- Work item: Reproduce exactly the first line of the material below and every line after it, ending with the line that contains "(309, 480) = (227, 176): green". No pictures should be copied.

- Material provided:

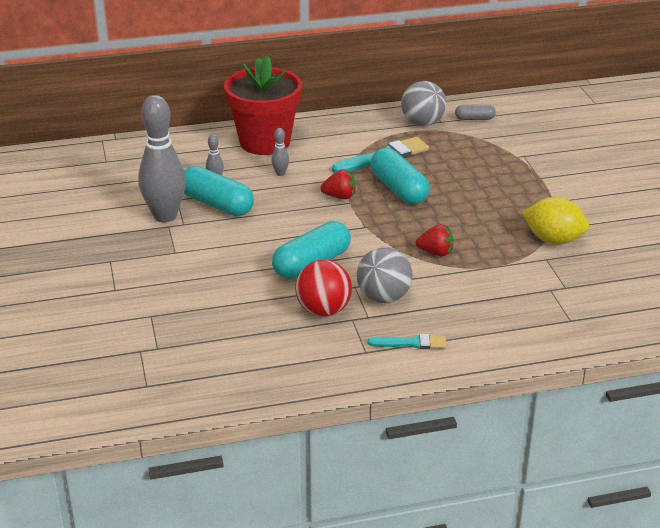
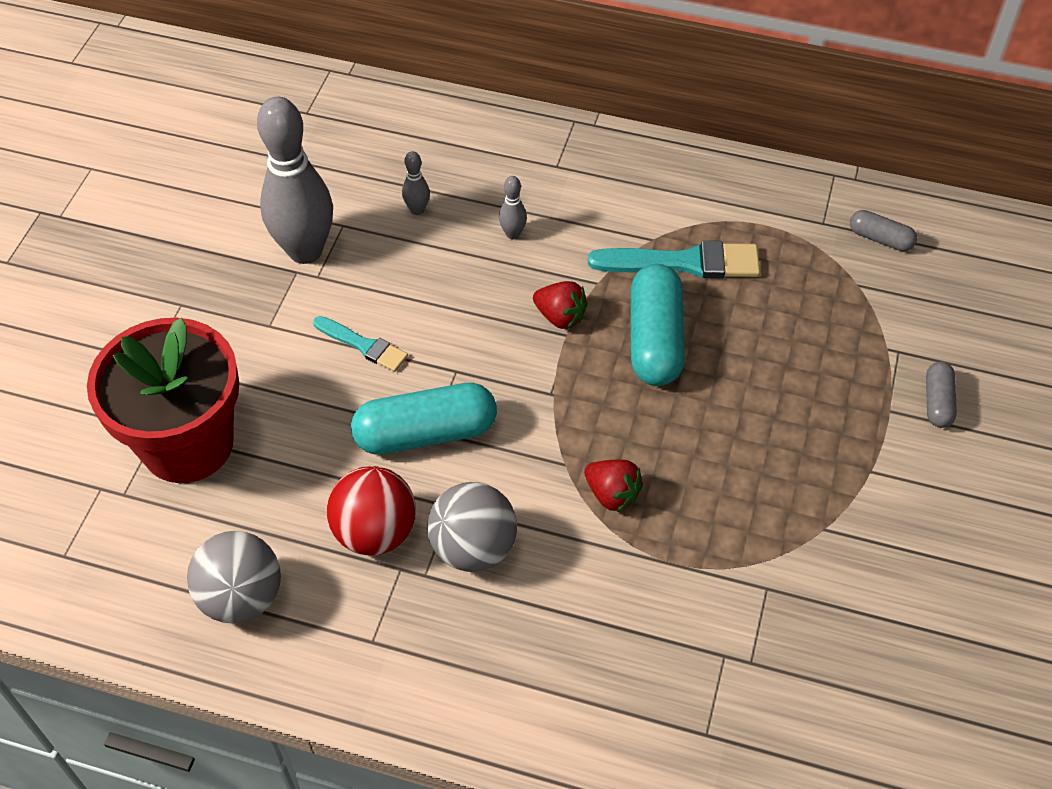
camera: 30 degrees right, 20 degrees up
(217, 204) = (385, 258): turquoise capsule -> none
(265, 142) = (537, 161): red flower pot -> red flower pot (187, 444)
(411, 343) = (444, 658): turquoise brush -> turquoise brush (363, 345)
(422, 123) = (792, 215): grey ball -> grey ball (241, 597)
(553, 240) = (808, 553): yellow lemon -> none
(559, 167) = (937, 402): none -> grey capsule

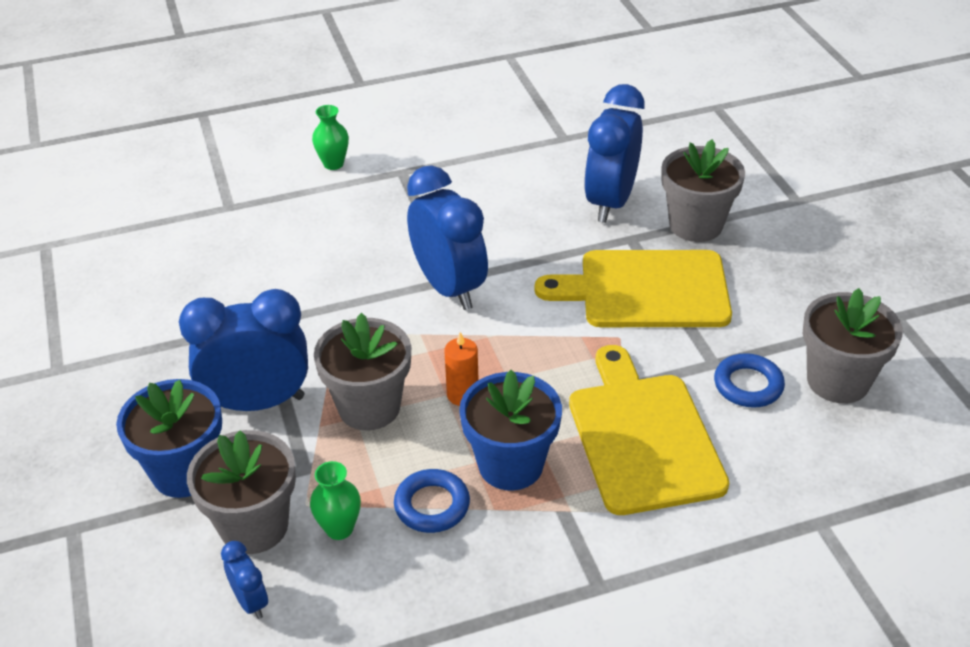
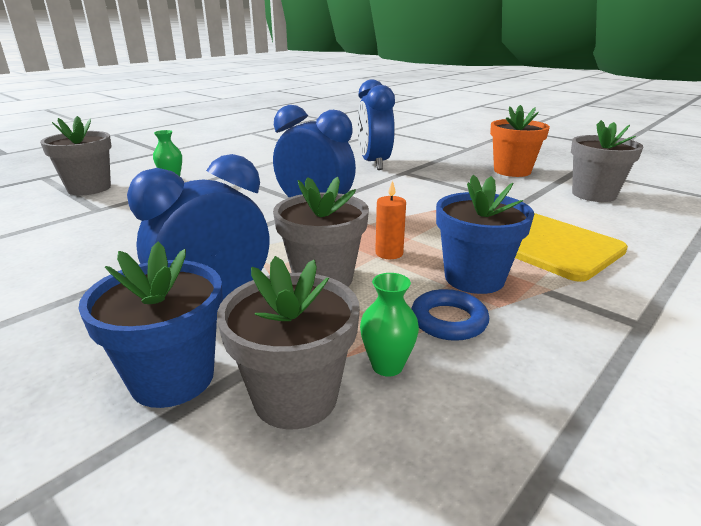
camera: 30 degrees left, 15 degrees down
(251, 602) = (360, 474): blue clock -> none
(646, 290) = (441, 186): yellow cutting board -> none
(695, 225) = (432, 162): grey flower pot -> grey flower pot (89, 188)
(748, 385) = (554, 206): blue ring -> none
(790, 286) = (512, 171): none -> orange flower pot

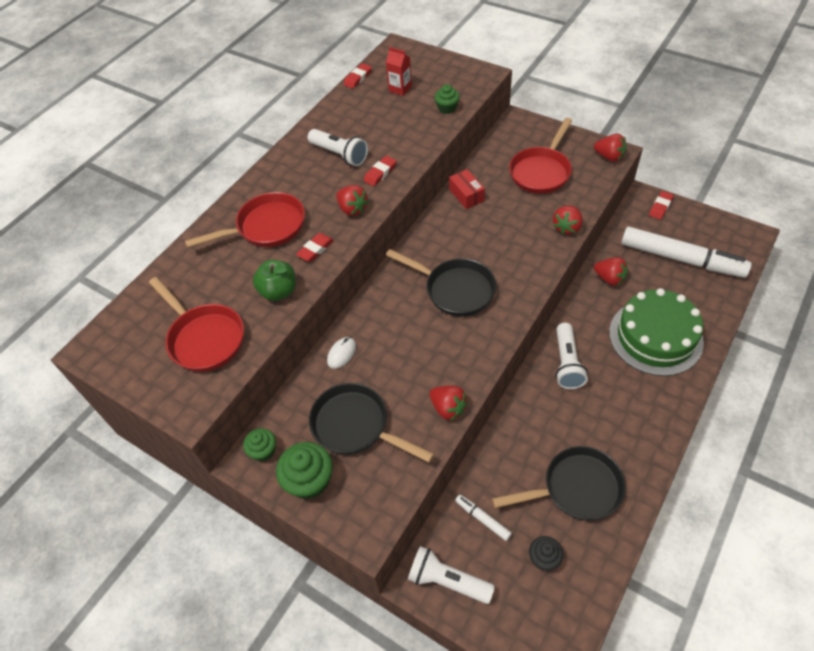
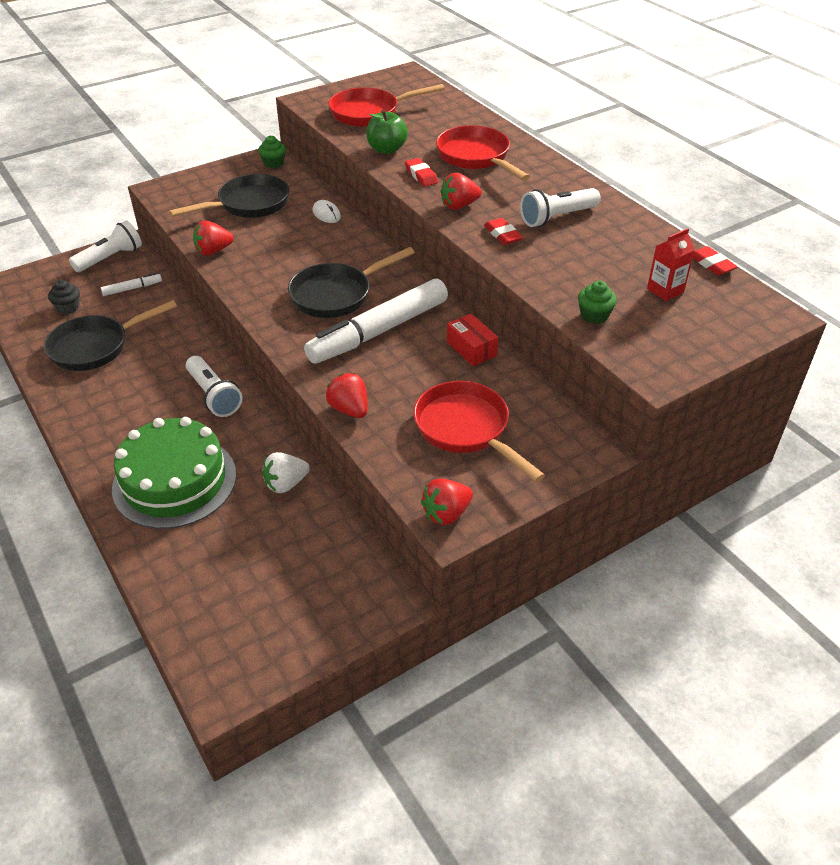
camera: 110 degrees right, 10 degrees down
(266, 227) = (476, 157): red pan -> red pan turned 150 degrees clockwise
(309, 480) = (227, 176): green cupcake -> none
(466, 195) = (471, 349): red box -> red box turned 60 degrees clockwise
(567, 363) = (214, 396): white flashlight -> white flashlight turned 150 degrees counterclockwise
(576, 488) = (96, 347): black pan -> black pan turned 45 degrees clockwise
(609, 278) = (286, 484): red strawberry -> white strawberry
(660, 207) = (360, 609): red eraser -> none
(681, 259) = (254, 575): white marker -> white marker (379, 331)

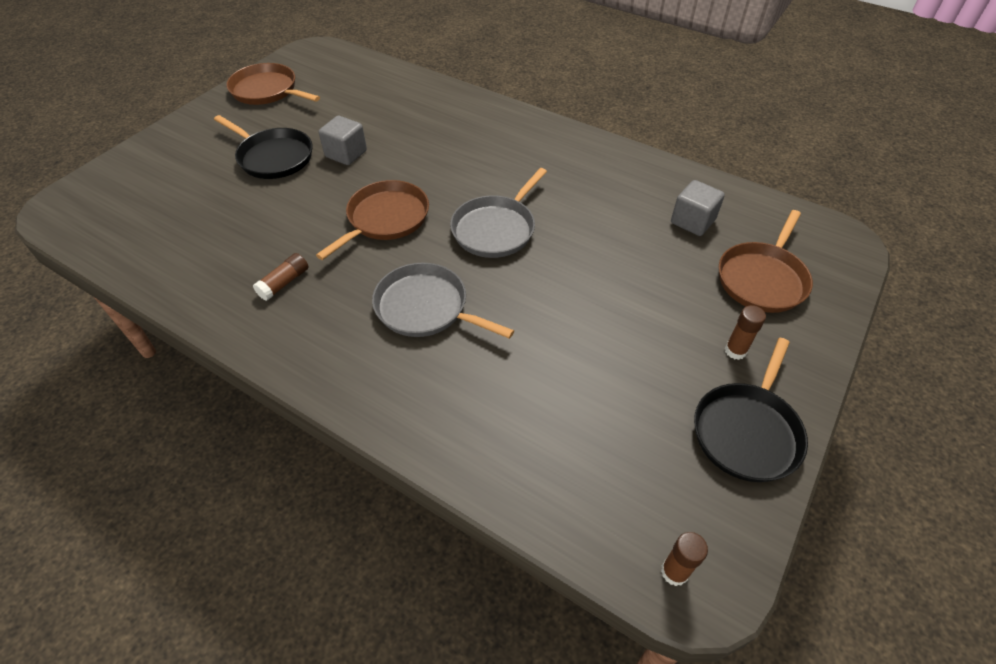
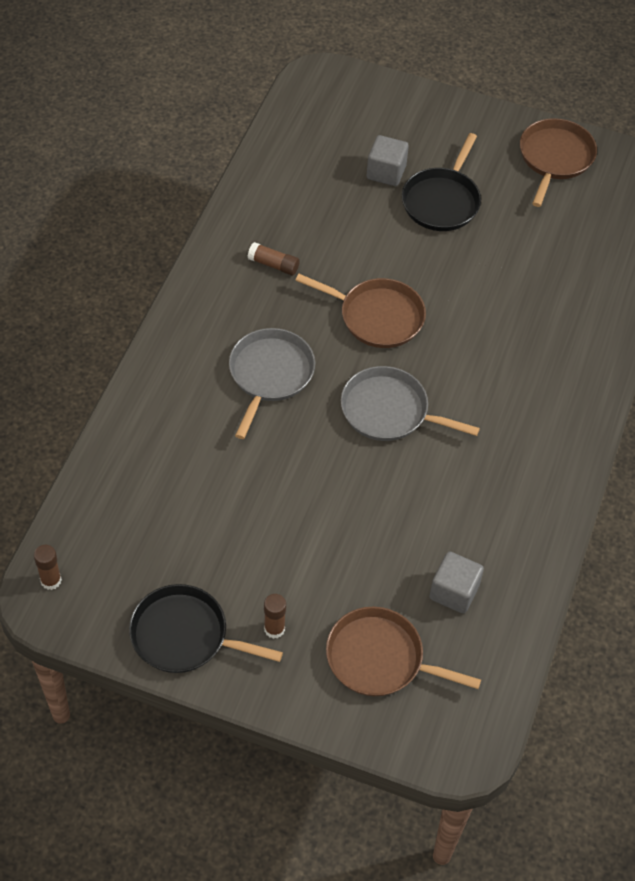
camera: 75 degrees right, 5 degrees up
(346, 154) = (467, 258): grey cube -> grey cube (386, 172)

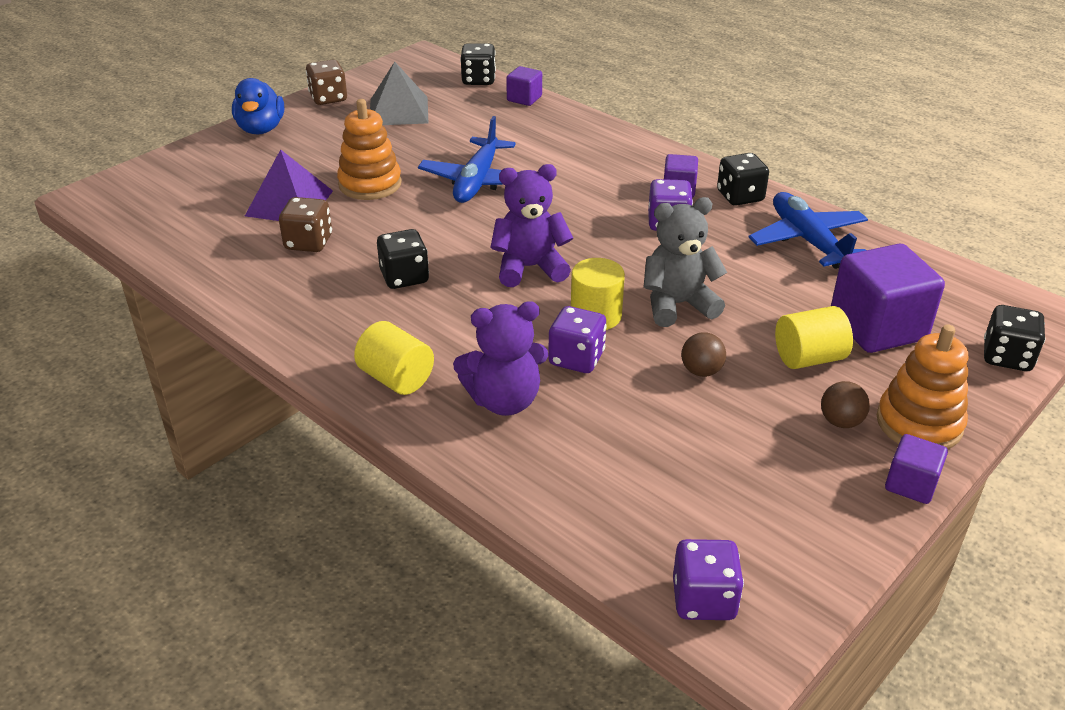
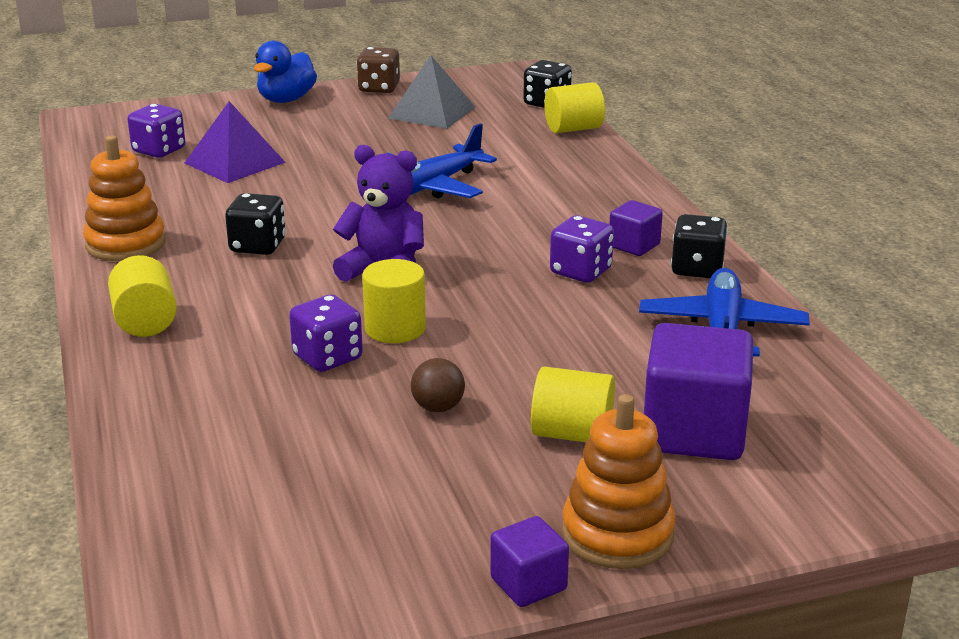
camera: 30 degrees right, 10 degrees down
(308, 242) = (211, 197): brown dice -> none
(370, 184) = (325, 165): orange stacking toy -> orange stacking toy (125, 244)
(504, 400) = (215, 369): purple teddy bear -> none
(524, 98) = (573, 129): purple cube -> yellow cylinder
(677, 305) = (492, 344): grey teddy bear -> none
(703, 599) = (177, 593): purple dice -> purple dice (159, 150)
(840, 422) = (528, 501): brown ball -> none
(1006, 357) = (821, 511): black dice -> none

- Task answer:
camera: 30 degrees right, 20 degrees up
(217, 204) = (385, 258): turquoise capsule -> none
(265, 142) = (537, 161): red flower pot -> red flower pot (187, 444)
(411, 343) = (444, 658): turquoise brush -> turquoise brush (363, 345)
(422, 123) = (792, 215): grey ball -> grey ball (241, 597)
(553, 240) = (808, 553): yellow lemon -> none
(559, 167) = (937, 402): none -> grey capsule

camera: 30 degrees left, 15 degrees down
(251, 602) = (360, 474): blue clock -> none
(646, 290) = (441, 186): yellow cutting board -> none
(695, 225) = (432, 162): grey flower pot -> grey flower pot (89, 188)
(748, 385) = (554, 206): blue ring -> none
(790, 286) = (512, 171): none -> orange flower pot

camera: 110 degrees right, 10 degrees down
(266, 227) = (476, 157): red pan -> red pan turned 150 degrees clockwise
(309, 480) = (227, 176): green cupcake -> none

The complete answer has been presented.